◆ **Exercise instructions**: All of the records that follow need to be copied word for word, without the pictures.
■ ■ ■ ■ ■ ■ ■
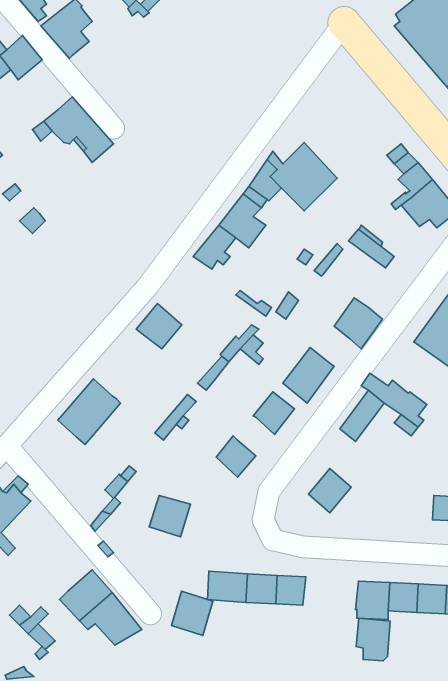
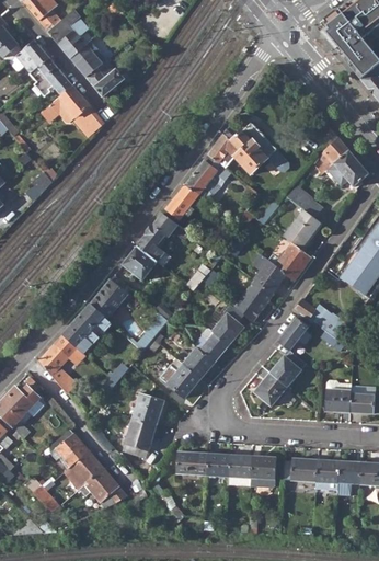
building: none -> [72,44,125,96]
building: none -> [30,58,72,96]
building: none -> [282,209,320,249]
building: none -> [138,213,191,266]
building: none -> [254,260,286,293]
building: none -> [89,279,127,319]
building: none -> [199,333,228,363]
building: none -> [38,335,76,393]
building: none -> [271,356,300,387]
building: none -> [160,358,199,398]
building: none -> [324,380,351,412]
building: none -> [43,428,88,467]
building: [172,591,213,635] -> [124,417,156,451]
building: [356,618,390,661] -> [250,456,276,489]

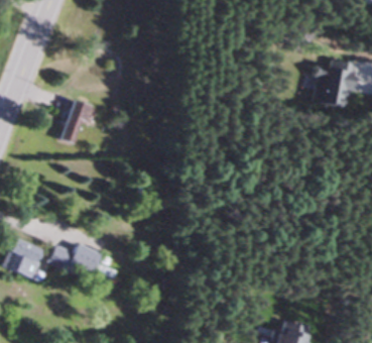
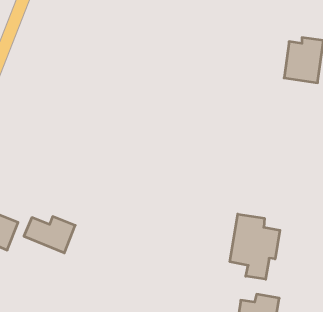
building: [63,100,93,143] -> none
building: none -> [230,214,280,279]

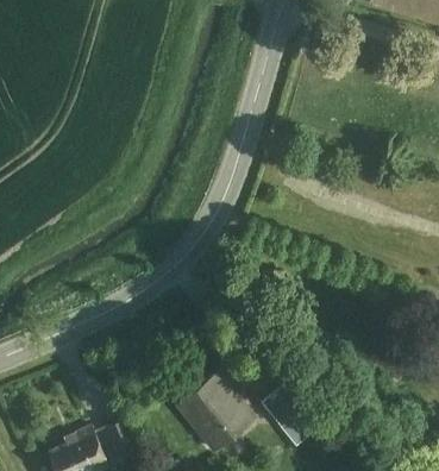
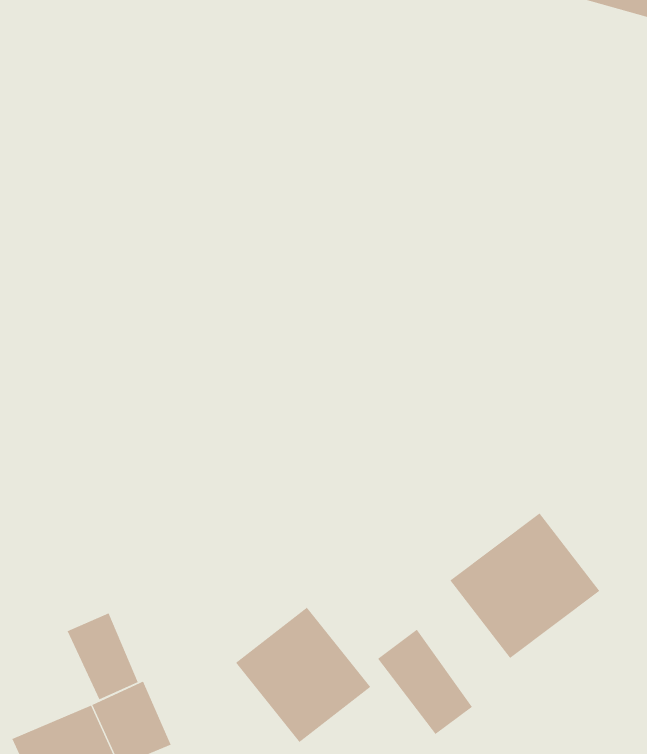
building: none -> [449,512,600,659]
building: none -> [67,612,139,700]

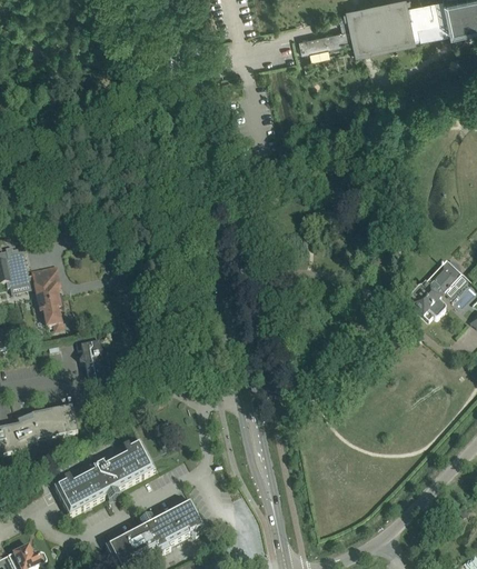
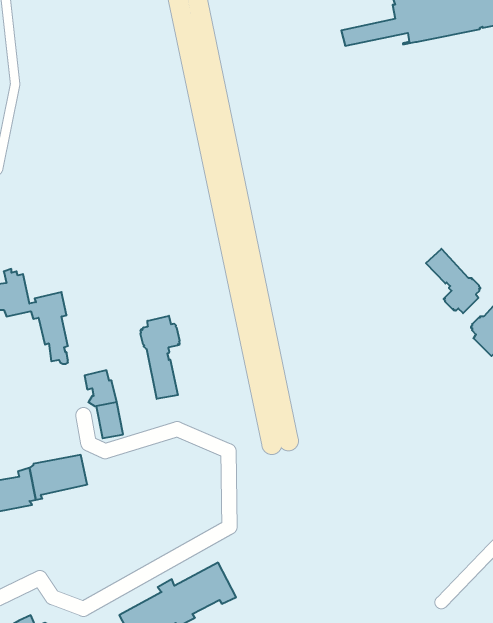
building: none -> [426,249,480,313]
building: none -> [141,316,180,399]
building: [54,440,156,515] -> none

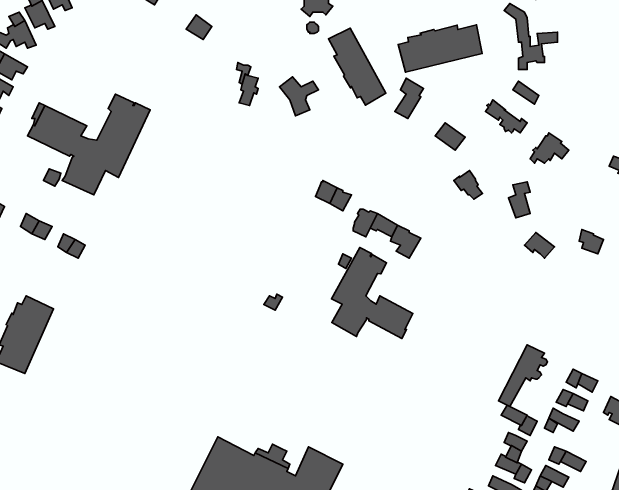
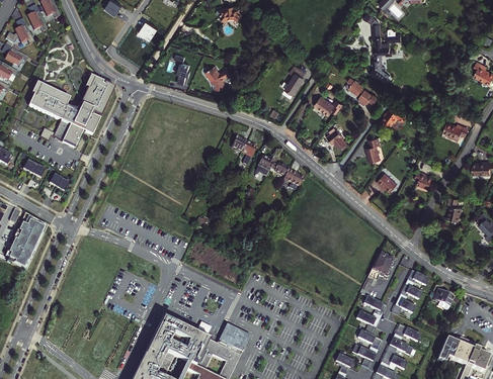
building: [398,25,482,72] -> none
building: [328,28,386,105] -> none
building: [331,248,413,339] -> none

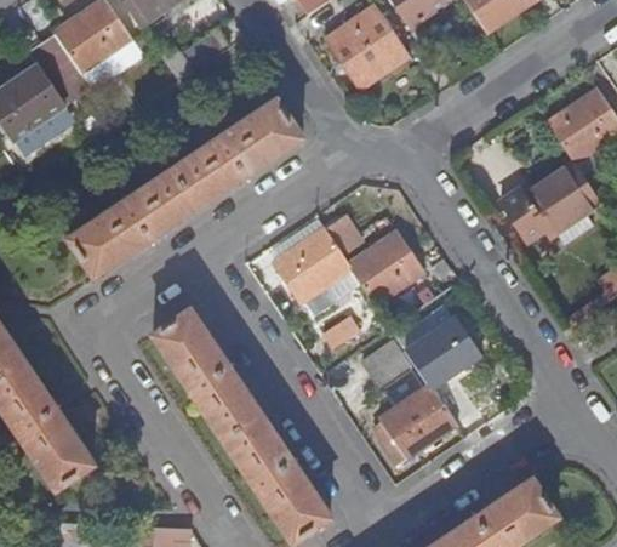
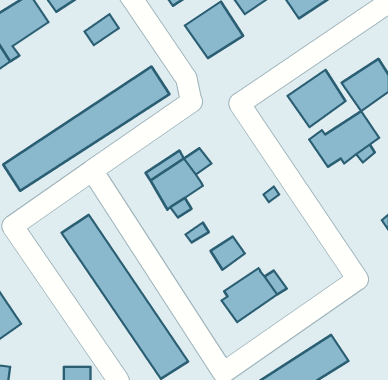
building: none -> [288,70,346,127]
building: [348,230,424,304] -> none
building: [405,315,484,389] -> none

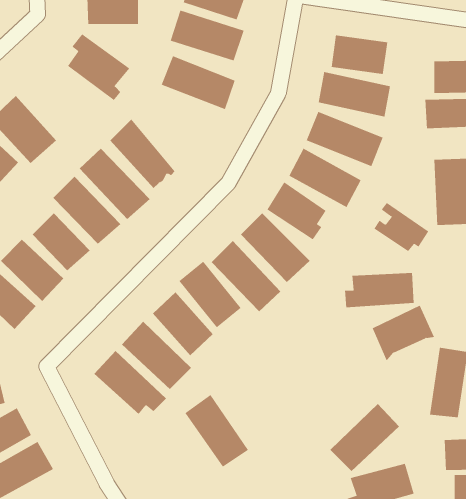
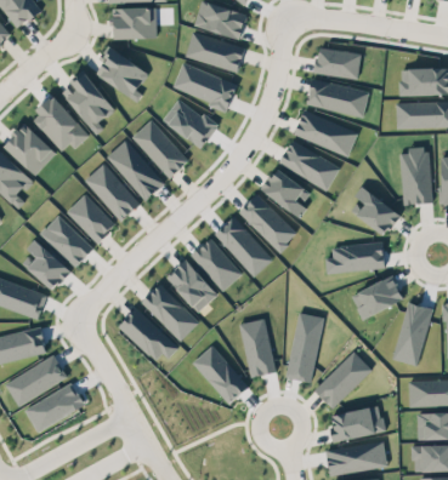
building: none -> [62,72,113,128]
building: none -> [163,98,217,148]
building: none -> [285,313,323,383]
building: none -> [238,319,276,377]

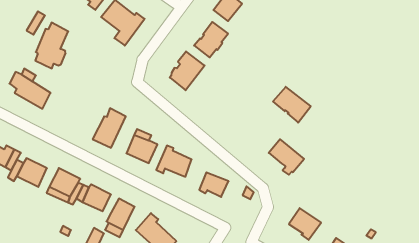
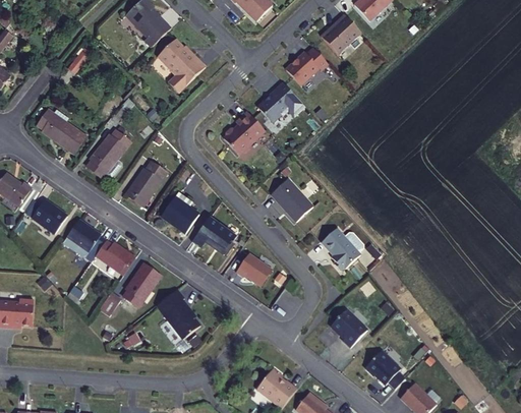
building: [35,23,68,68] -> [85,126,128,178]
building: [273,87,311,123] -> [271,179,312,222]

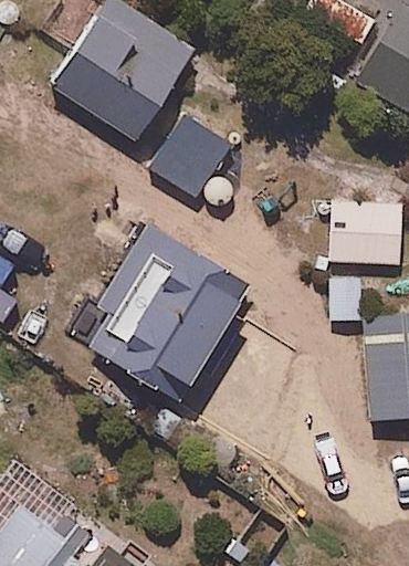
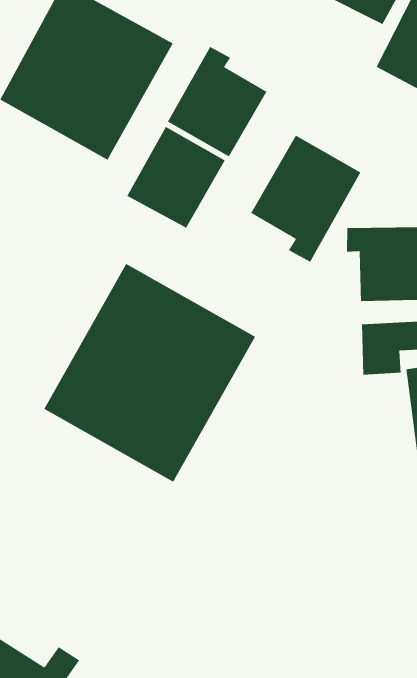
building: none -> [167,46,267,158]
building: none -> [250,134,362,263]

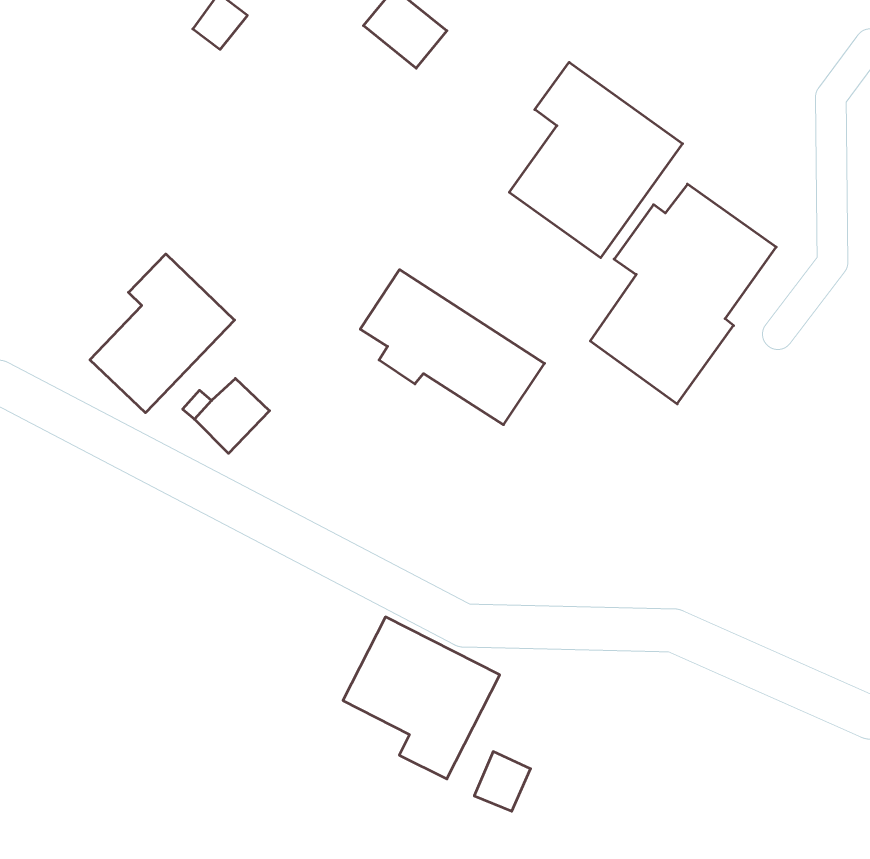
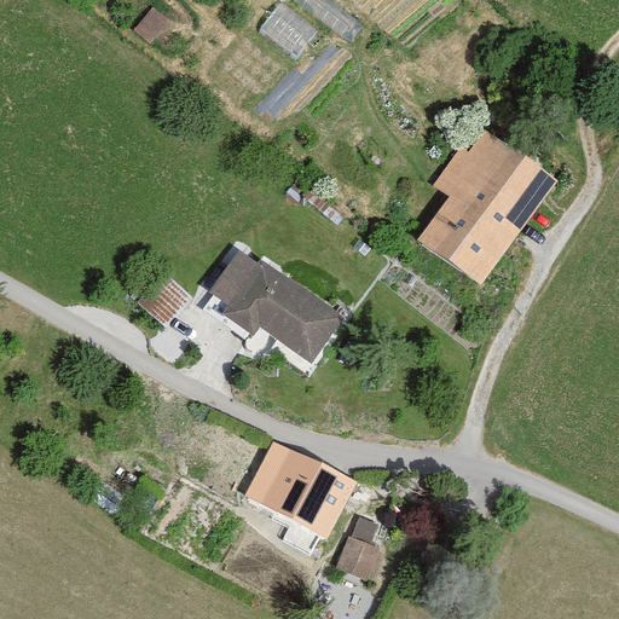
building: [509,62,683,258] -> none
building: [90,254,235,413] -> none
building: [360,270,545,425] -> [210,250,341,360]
■ ■ ■ ■ ■ ■ ■
◆ **Answer area**:
building: none -> [72,44,125,96]
building: none -> [30,58,72,96]
building: none -> [282,209,320,249]
building: none -> [138,213,191,266]
building: none -> [254,260,286,293]
building: none -> [89,279,127,319]
building: none -> [199,333,228,363]
building: none -> [38,335,76,393]
building: none -> [271,356,300,387]
building: none -> [160,358,199,398]
building: none -> [324,380,351,412]
building: none -> [43,428,88,467]
building: [172,591,213,635] -> [124,417,156,451]
building: [356,618,390,661] -> [250,456,276,489]

building: [63,100,93,143] -> none
building: none -> [230,214,280,279]

building: none -> [449,512,600,659]
building: none -> [67,612,139,700]

building: none -> [426,249,480,313]
building: none -> [141,316,180,399]
building: [54,440,156,515] -> none

building: [398,25,482,72] -> none
building: [328,28,386,105] -> none
building: [331,248,413,339] -> none

building: none -> [288,70,346,127]
building: [348,230,424,304] -> none
building: [405,315,484,389] -> none

building: none -> [62,72,113,128]
building: none -> [163,98,217,148]
building: none -> [285,313,323,383]
building: none -> [238,319,276,377]

building: [35,23,68,68] -> [85,126,128,178]
building: [273,87,311,123] -> [271,179,312,222]

building: none -> [167,46,267,158]
building: none -> [250,134,362,263]

building: [509,62,683,258] -> none
building: [90,254,235,413] -> none
building: [360,270,545,425] -> [210,250,341,360]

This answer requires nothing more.